**What to do**.
Repeat everything from the first line of the listing below through the line that contains "camera: 10 degrees left, 15 degrees down", exactly. Leave out pictures.

**Material shown**.
'''

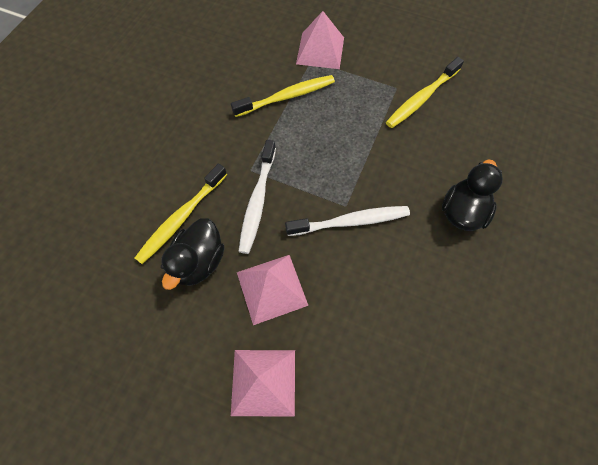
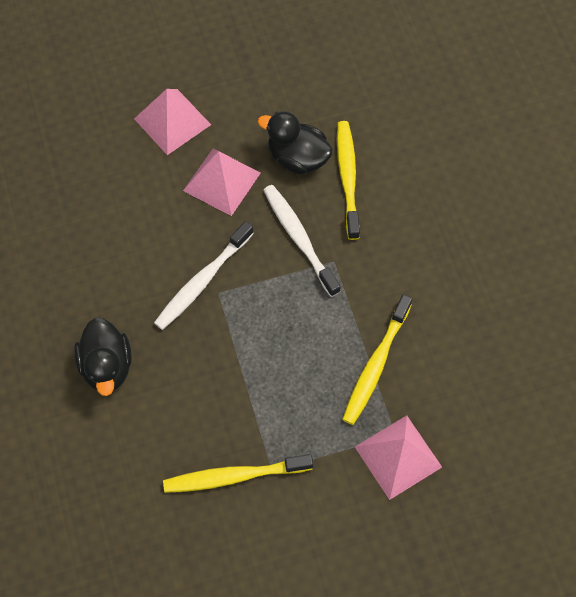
camera: 140 degrees right, 0 degrees up
black duck [161,218,224,290] -> black duck turned 45 degrees counterclockwise [258,111,333,175]
yellow toothbrush [386,57,464,128] -> yellow toothbrush turned 105 degrees counterclockwise [163,454,313,493]

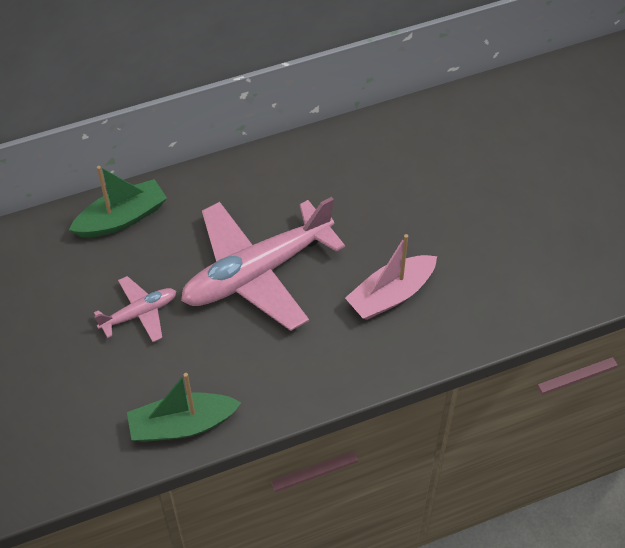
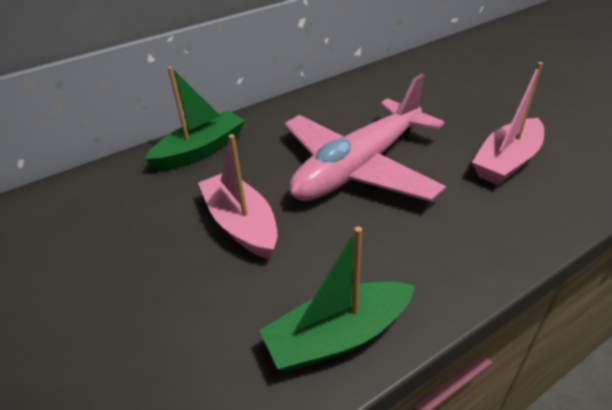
camera: 10 degrees left, 15 degrees down
pink plane [94,276,176,342] -> pink boat [198,134,278,259]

'''

**Answer space**.
camera: 140 degrees right, 0 degrees up
black duck [161,218,224,290] -> black duck turned 45 degrees counterclockwise [258,111,333,175]
yellow toothbrush [386,57,464,128] -> yellow toothbrush turned 105 degrees counterclockwise [163,454,313,493]

camera: 10 degrees left, 15 degrees down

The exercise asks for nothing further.